• _EXTRACTED INFORMATION_
==*==

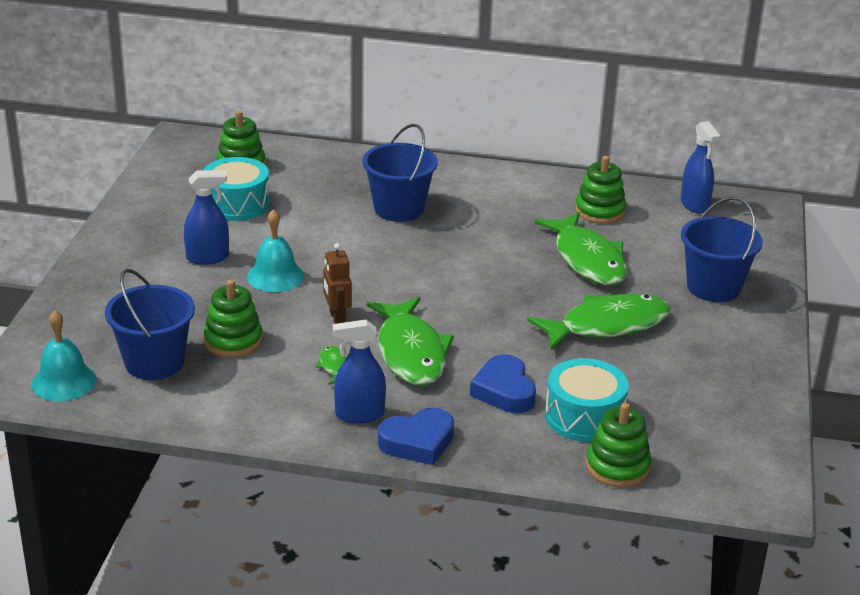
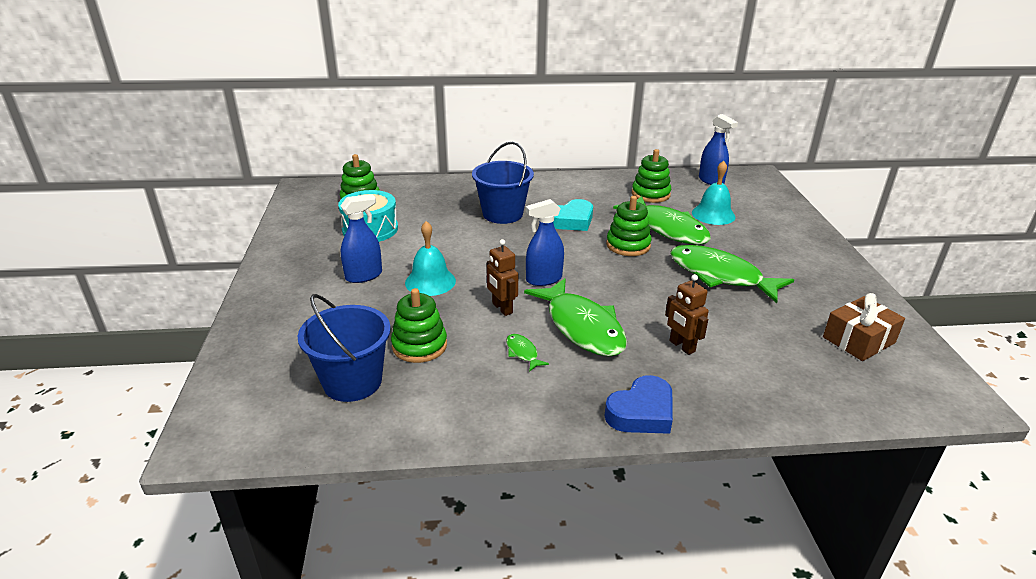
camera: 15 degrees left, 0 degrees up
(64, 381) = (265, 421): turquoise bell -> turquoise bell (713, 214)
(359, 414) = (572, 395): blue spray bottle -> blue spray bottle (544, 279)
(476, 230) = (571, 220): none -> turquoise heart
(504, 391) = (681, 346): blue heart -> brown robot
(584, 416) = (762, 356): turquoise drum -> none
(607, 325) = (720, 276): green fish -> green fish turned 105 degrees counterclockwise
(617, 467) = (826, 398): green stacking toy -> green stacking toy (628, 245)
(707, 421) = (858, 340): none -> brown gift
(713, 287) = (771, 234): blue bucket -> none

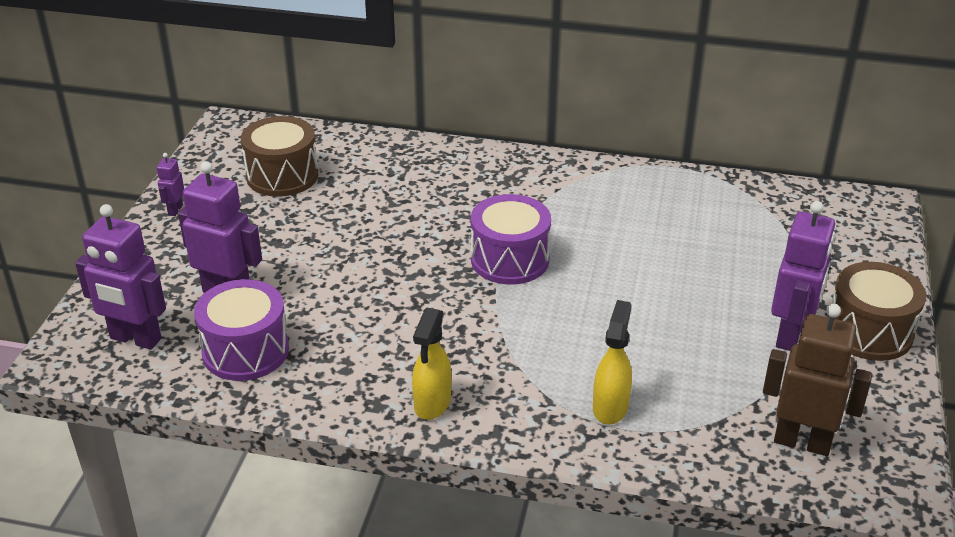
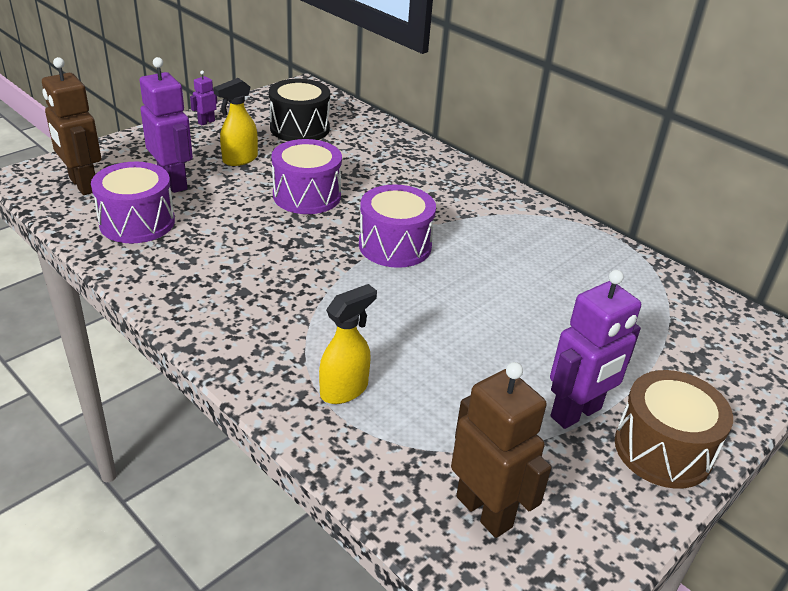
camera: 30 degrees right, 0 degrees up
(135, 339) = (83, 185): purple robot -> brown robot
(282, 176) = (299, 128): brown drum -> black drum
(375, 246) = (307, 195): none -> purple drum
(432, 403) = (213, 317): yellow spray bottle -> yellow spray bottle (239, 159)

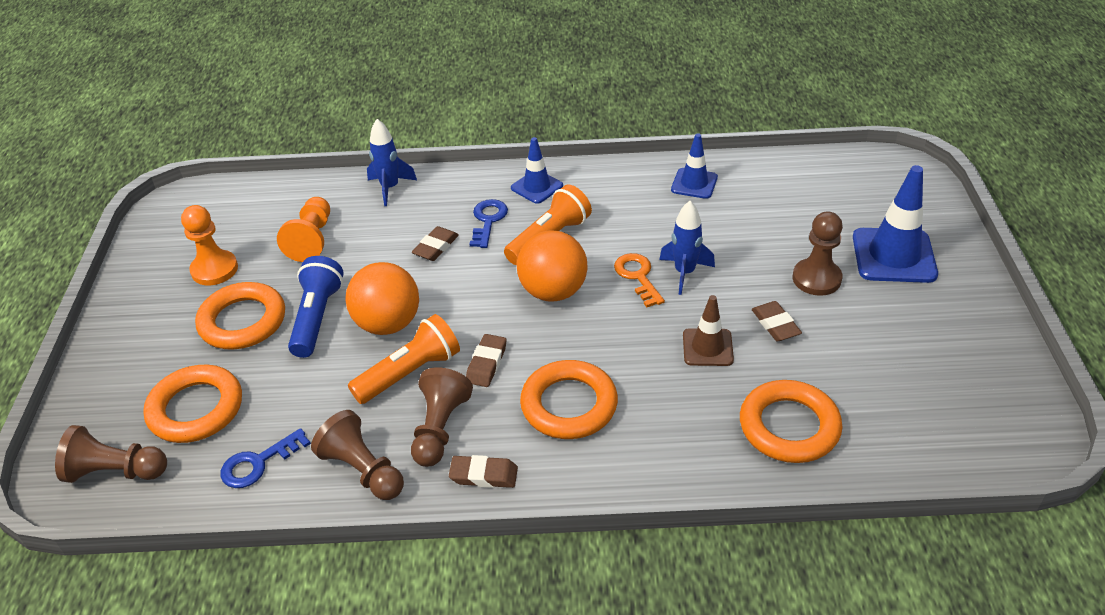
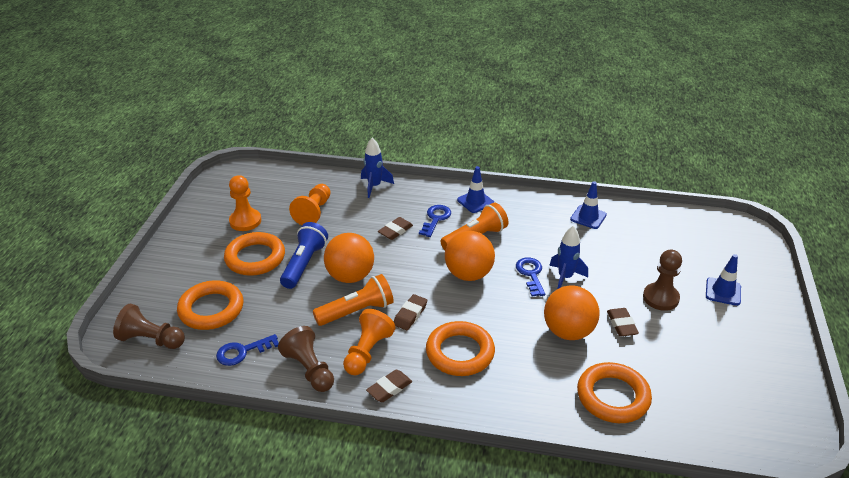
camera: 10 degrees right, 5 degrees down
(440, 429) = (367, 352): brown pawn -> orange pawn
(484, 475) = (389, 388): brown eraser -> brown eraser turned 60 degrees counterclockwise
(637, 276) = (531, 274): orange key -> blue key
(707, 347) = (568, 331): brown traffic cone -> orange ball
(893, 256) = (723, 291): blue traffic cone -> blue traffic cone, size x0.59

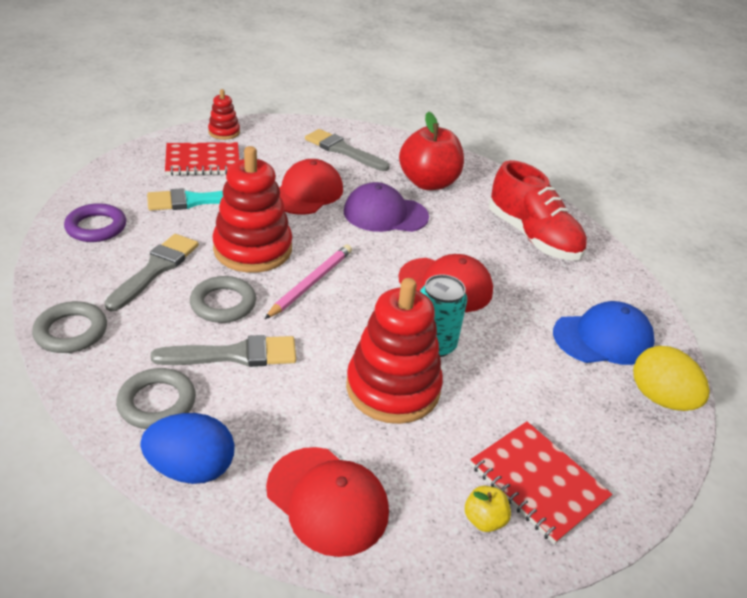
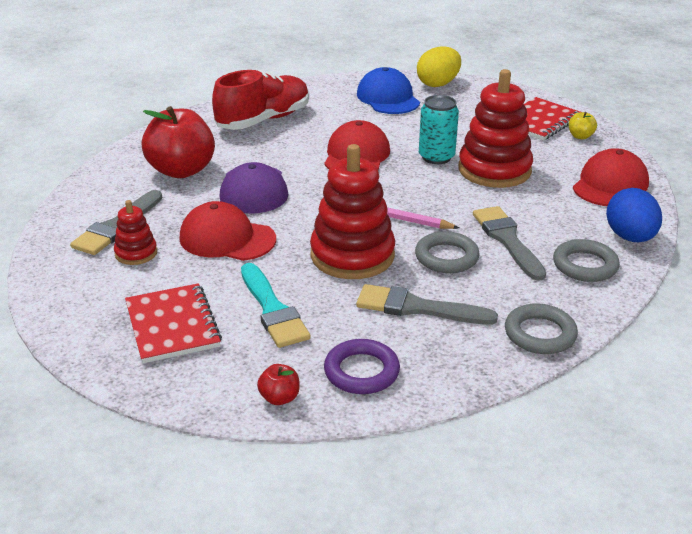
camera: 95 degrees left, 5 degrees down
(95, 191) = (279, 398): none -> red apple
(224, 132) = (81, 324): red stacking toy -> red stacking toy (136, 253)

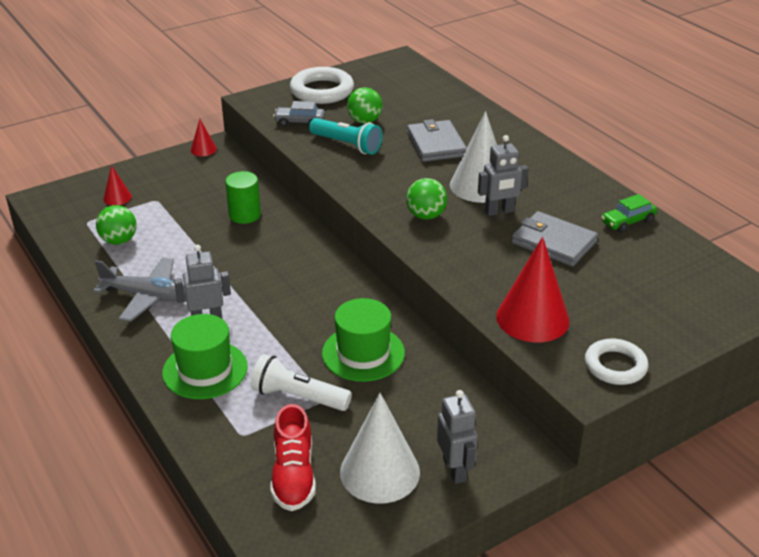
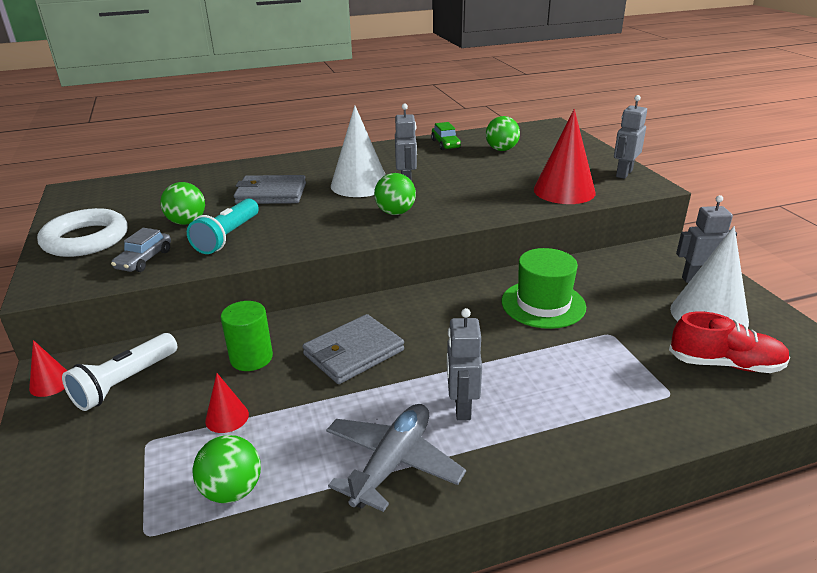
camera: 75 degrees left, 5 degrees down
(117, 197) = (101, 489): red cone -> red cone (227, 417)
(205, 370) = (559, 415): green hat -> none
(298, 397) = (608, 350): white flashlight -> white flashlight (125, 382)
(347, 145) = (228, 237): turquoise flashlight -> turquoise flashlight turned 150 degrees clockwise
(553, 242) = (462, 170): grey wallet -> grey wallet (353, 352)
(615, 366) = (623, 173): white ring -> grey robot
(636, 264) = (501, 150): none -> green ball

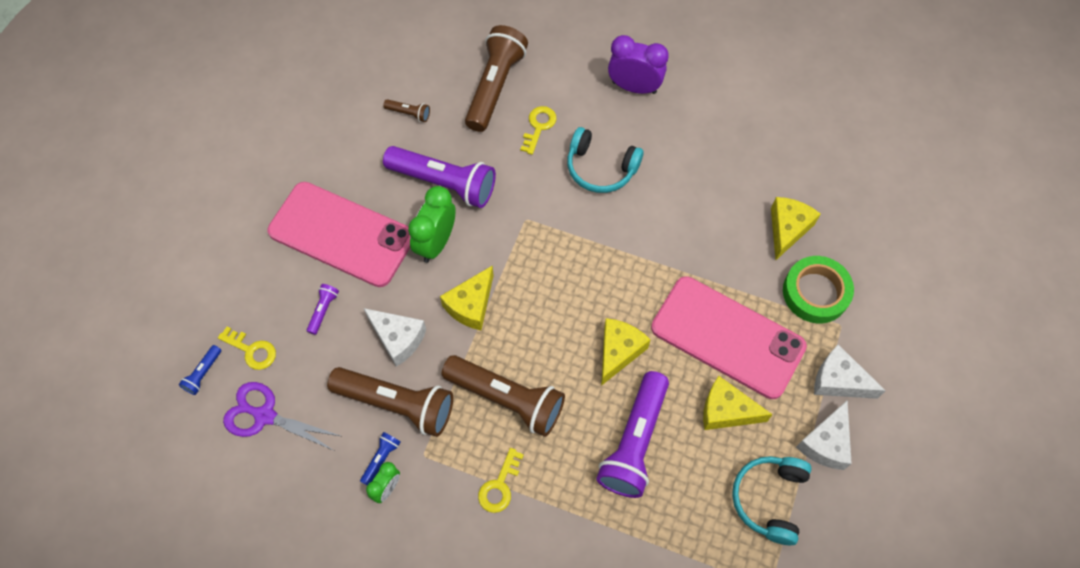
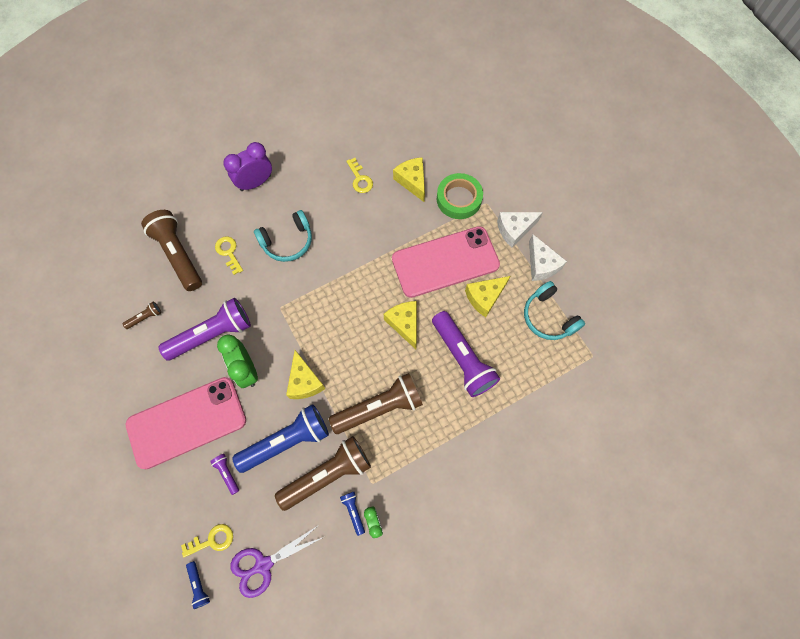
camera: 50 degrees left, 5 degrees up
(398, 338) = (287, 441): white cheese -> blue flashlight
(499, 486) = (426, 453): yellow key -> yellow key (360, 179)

==*==

• _ASSIGNMENT_
Your answer must be the records exactly as they stand, with no pictures in it.

• _TASK ANSWER_
camera: 15 degrees left, 0 degrees up
(64, 381) = (265, 421): turquoise bell -> turquoise bell (713, 214)
(359, 414) = (572, 395): blue spray bottle -> blue spray bottle (544, 279)
(476, 230) = (571, 220): none -> turquoise heart
(504, 391) = (681, 346): blue heart -> brown robot
(584, 416) = (762, 356): turquoise drum -> none
(607, 325) = (720, 276): green fish -> green fish turned 105 degrees counterclockwise
(617, 467) = (826, 398): green stacking toy -> green stacking toy (628, 245)
(707, 421) = (858, 340): none -> brown gift
(713, 287) = (771, 234): blue bucket -> none

camera: 30 degrees right, 0 degrees up
(135, 339) = (83, 185): purple robot -> brown robot
(282, 176) = (299, 128): brown drum -> black drum
(375, 246) = (307, 195): none -> purple drum
(432, 403) = (213, 317): yellow spray bottle -> yellow spray bottle (239, 159)

camera: 10 degrees right, 5 degrees down
(440, 429) = (367, 352): brown pawn -> orange pawn
(484, 475) = (389, 388): brown eraser -> brown eraser turned 60 degrees counterclockwise
(637, 276) = (531, 274): orange key -> blue key
(707, 347) = (568, 331): brown traffic cone -> orange ball
(893, 256) = (723, 291): blue traffic cone -> blue traffic cone, size x0.59

camera: 95 degrees left, 5 degrees down
(95, 191) = (279, 398): none -> red apple
(224, 132) = (81, 324): red stacking toy -> red stacking toy (136, 253)

camera: 75 degrees left, 5 degrees down
(117, 197) = (101, 489): red cone -> red cone (227, 417)
(205, 370) = (559, 415): green hat -> none
(298, 397) = (608, 350): white flashlight -> white flashlight (125, 382)
(347, 145) = (228, 237): turquoise flashlight -> turquoise flashlight turned 150 degrees clockwise
(553, 242) = (462, 170): grey wallet -> grey wallet (353, 352)
(615, 366) = (623, 173): white ring -> grey robot
(636, 264) = (501, 150): none -> green ball

camera: 50 degrees left, 5 degrees up
(398, 338) = (287, 441): white cheese -> blue flashlight
(499, 486) = (426, 453): yellow key -> yellow key (360, 179)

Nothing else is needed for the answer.